• Requirement: Where a line below includes the word "left", copy that line.

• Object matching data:

══════════

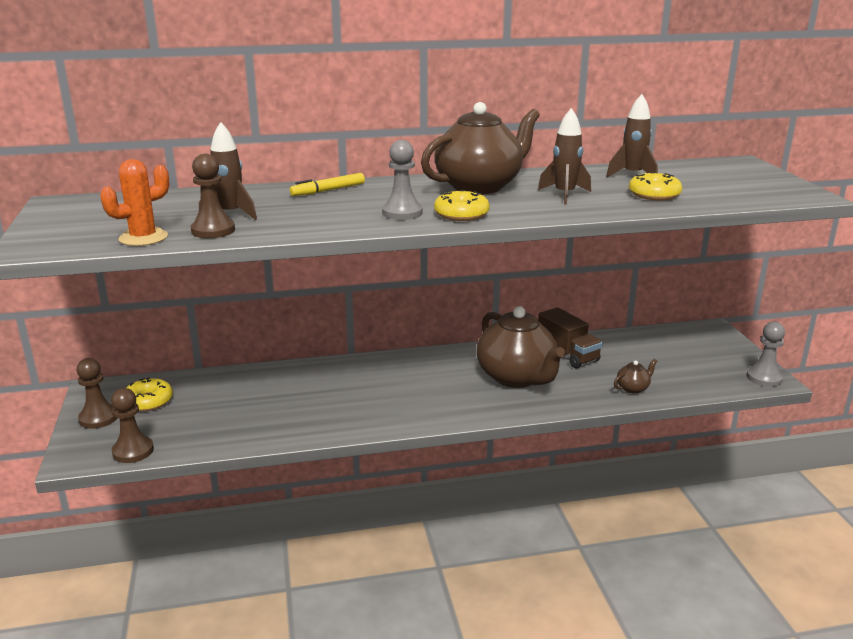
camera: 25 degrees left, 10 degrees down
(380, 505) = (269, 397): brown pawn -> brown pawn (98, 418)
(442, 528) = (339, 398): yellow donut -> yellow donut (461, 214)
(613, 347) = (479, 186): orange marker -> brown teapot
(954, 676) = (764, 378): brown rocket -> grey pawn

══════════

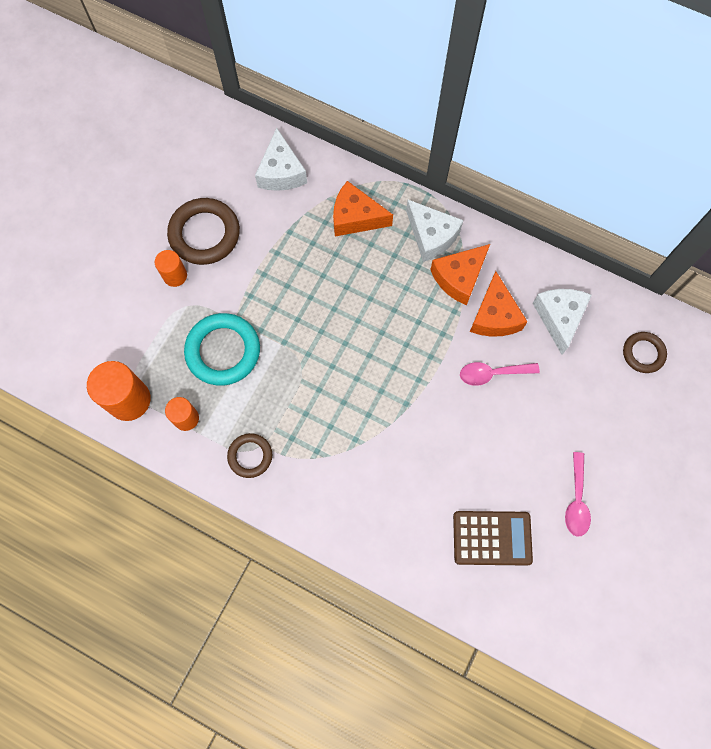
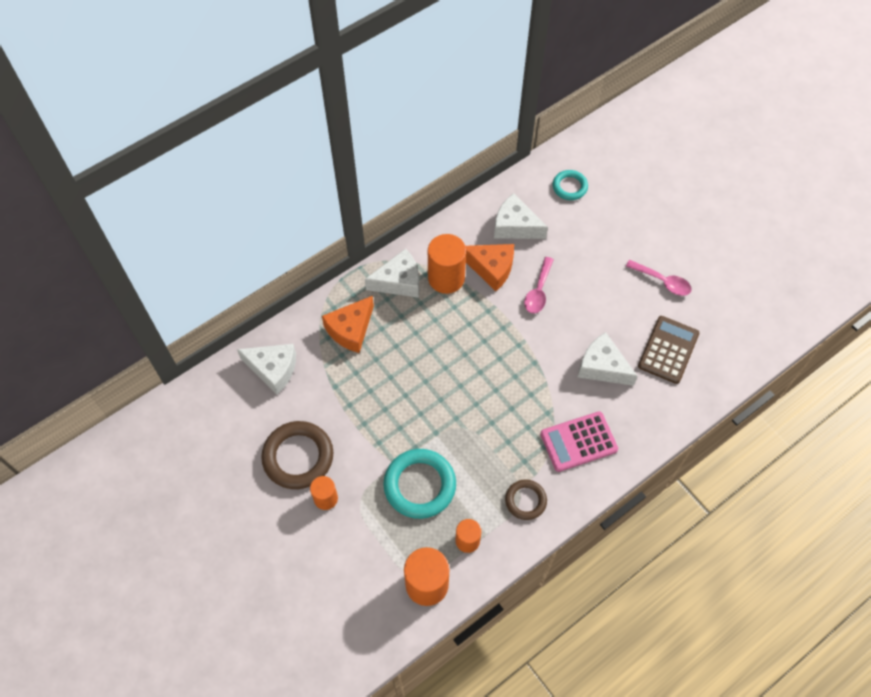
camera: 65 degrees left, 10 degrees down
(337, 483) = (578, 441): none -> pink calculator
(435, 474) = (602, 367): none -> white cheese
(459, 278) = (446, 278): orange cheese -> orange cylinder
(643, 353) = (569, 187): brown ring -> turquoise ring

══════════

• Reply to the exercise:
camera: 25 degrees left, 10 degrees down
camera: 65 degrees left, 10 degrees down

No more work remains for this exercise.